[[ Input, beginning ]]
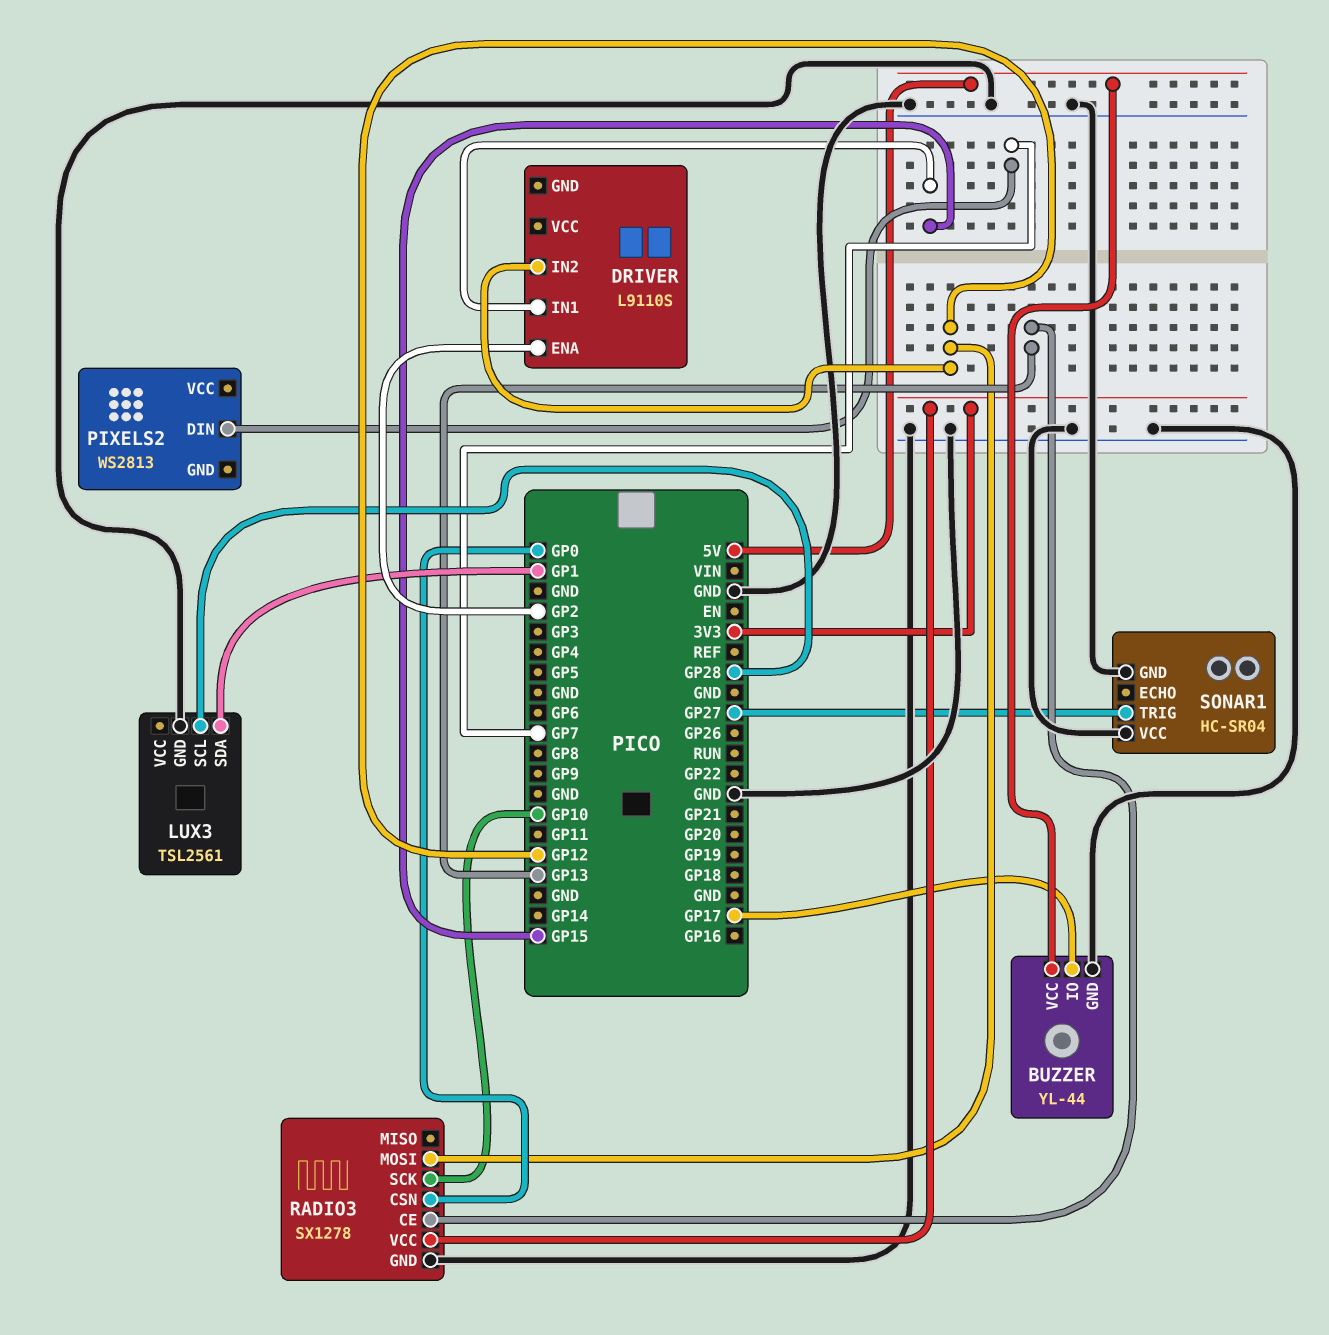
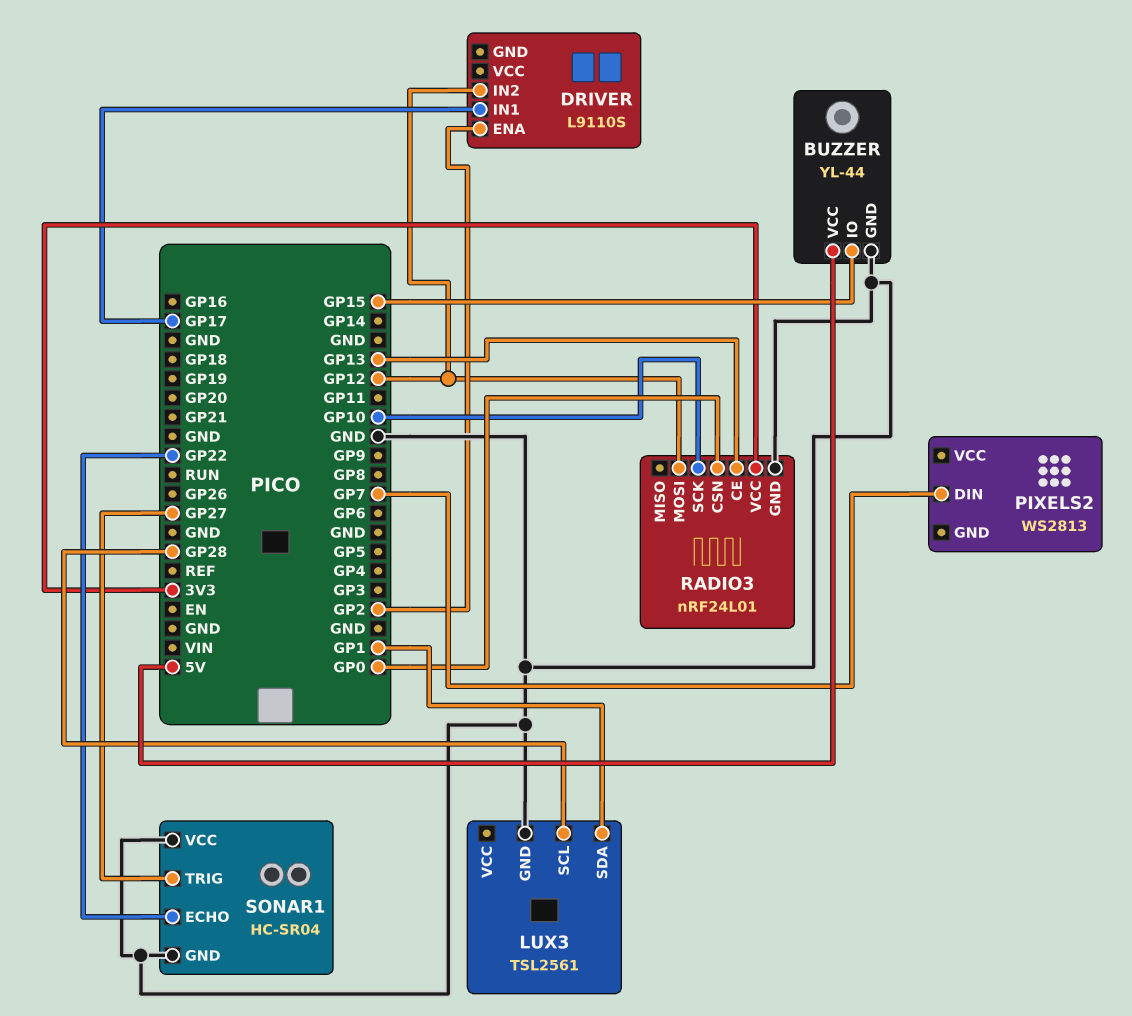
BUZZER pin IO: GP17 -> GP15
DRIVER pin IN1: GP15 -> GP17
RADIO3: SX1278 -> nRF24L01
SONAR1 pin ECHO: none -> GP22

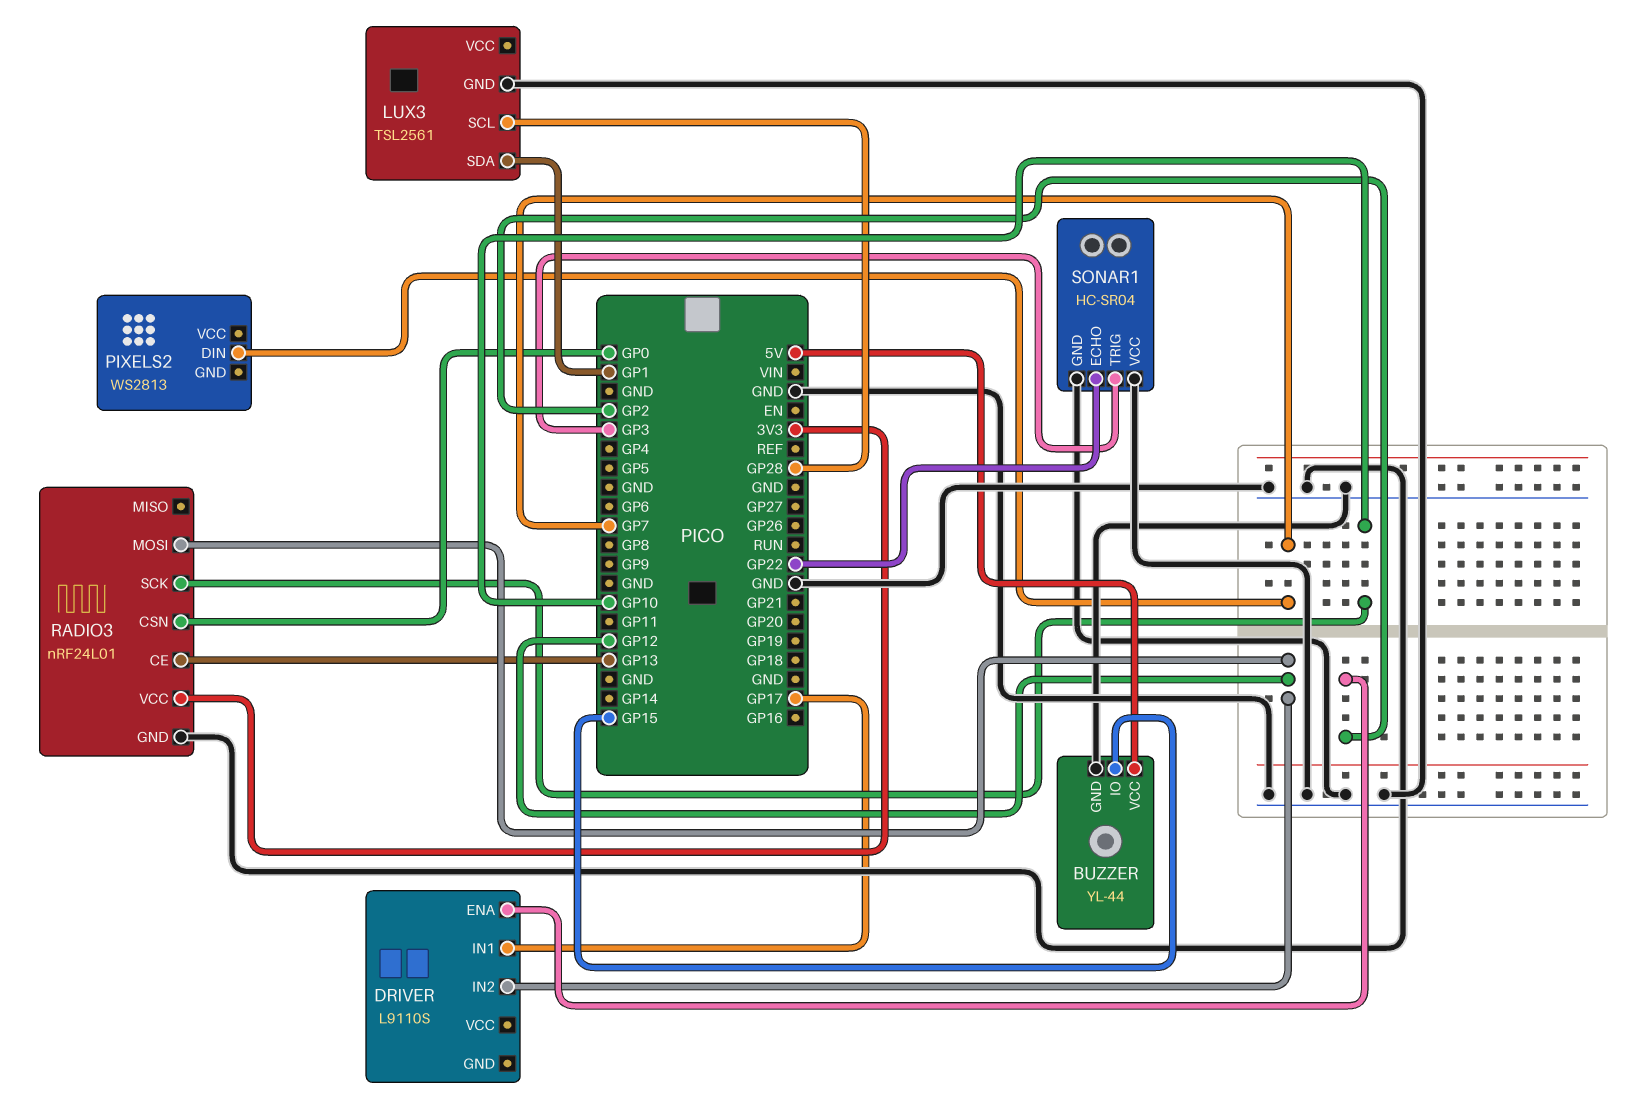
SONAR1 pin TRIG: GP27 -> GP3

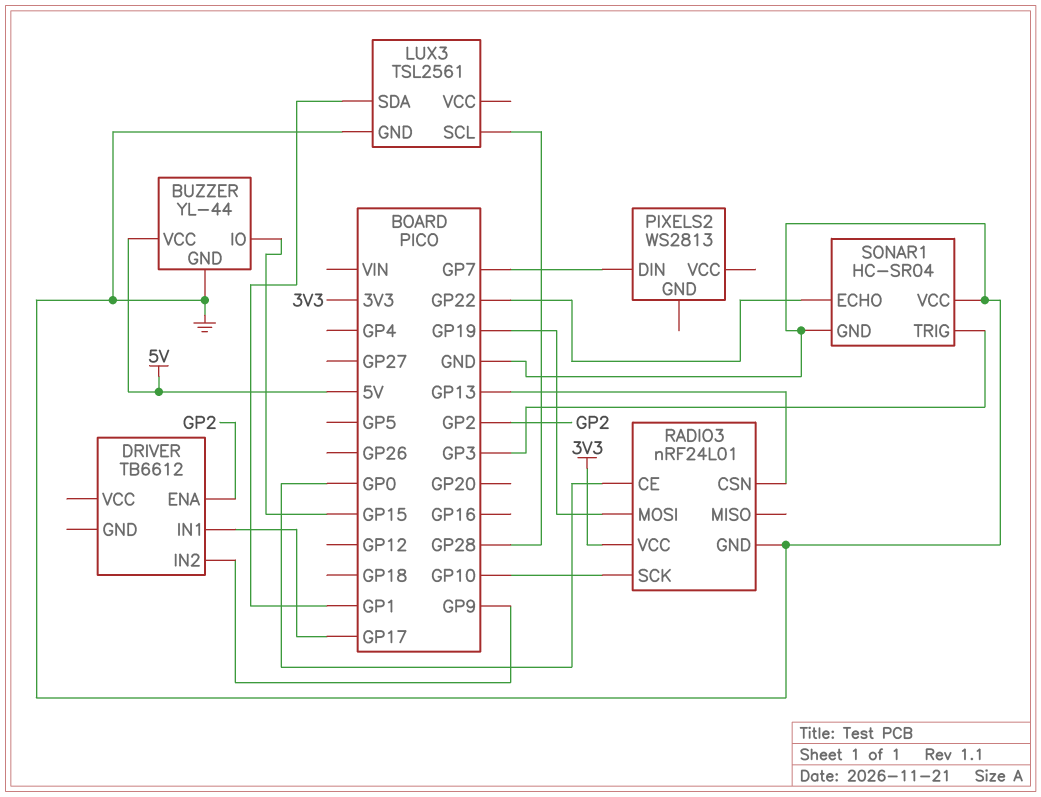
DRIVER: L9110S -> TB6612
DRIVER pin IN2: GP12 -> GP9
RADIO3 pin CE: GP13 -> GP0
RADIO3 pin CSN: GP0 -> GP13
RADIO3 pin MOSI: GP12 -> GP19

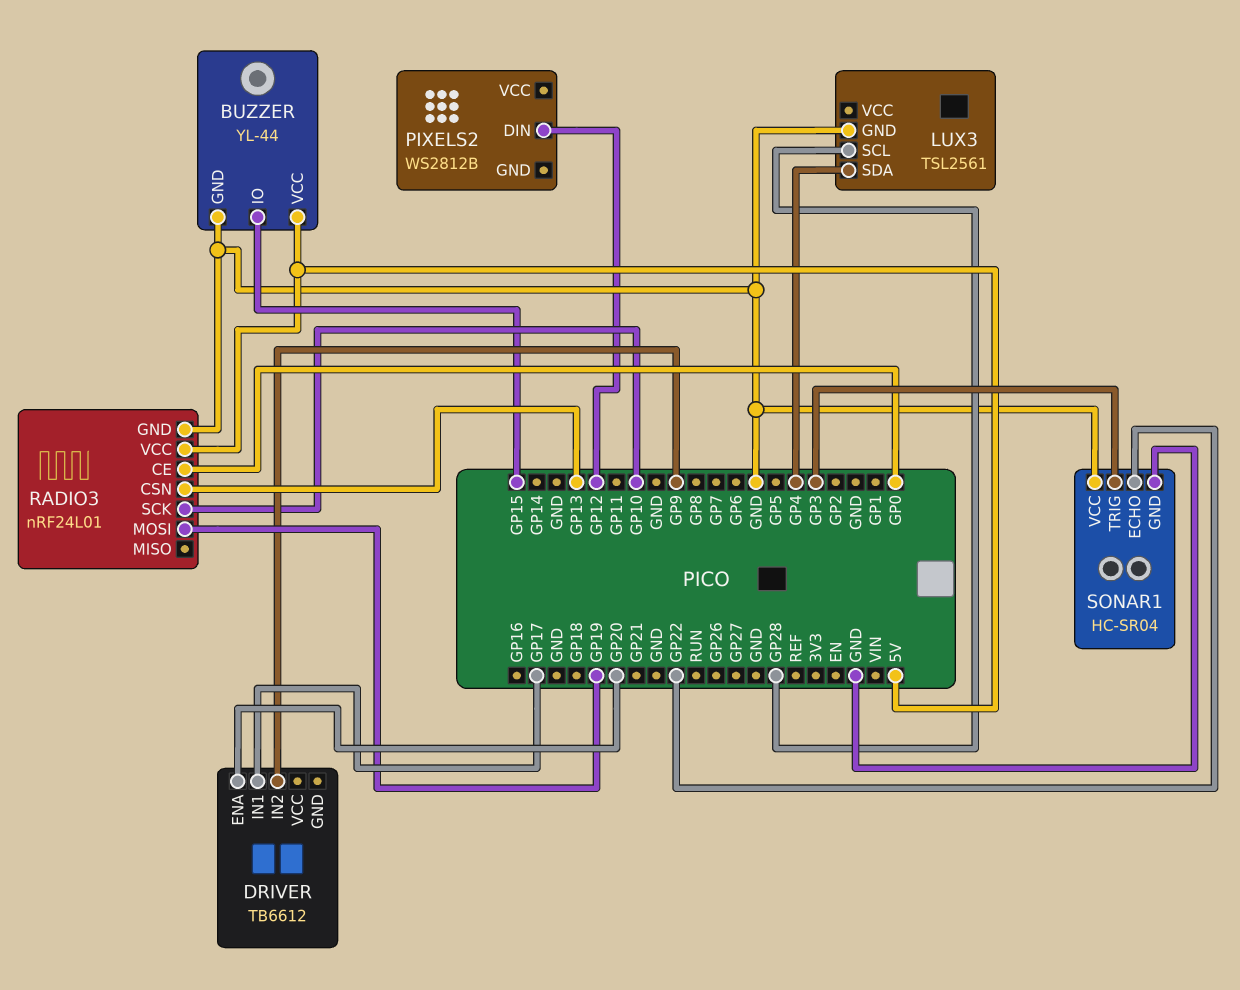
DRIVER pin ENA: GP2 -> GP20
LUX3 pin SDA: GP1 -> GP4
PIXELS2: WS2813 -> WS2812B
PIXELS2 pin DIN: GP7 -> GP12
RADIO3 pin VCC: 3V3 -> 5V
[[ Input, end ]]
§ Exercise details: What you give back must be exactly the lines of the listing above from the line containing "RADIO3 pin MOSI: GP12 -> GP19" through its last line, inclusive, without pictures, please.

§ Completed task:
RADIO3 pin MOSI: GP12 -> GP19

DRIVER pin ENA: GP2 -> GP20
LUX3 pin SDA: GP1 -> GP4
PIXELS2: WS2813 -> WS2812B
PIXELS2 pin DIN: GP7 -> GP12
RADIO3 pin VCC: 3V3 -> 5V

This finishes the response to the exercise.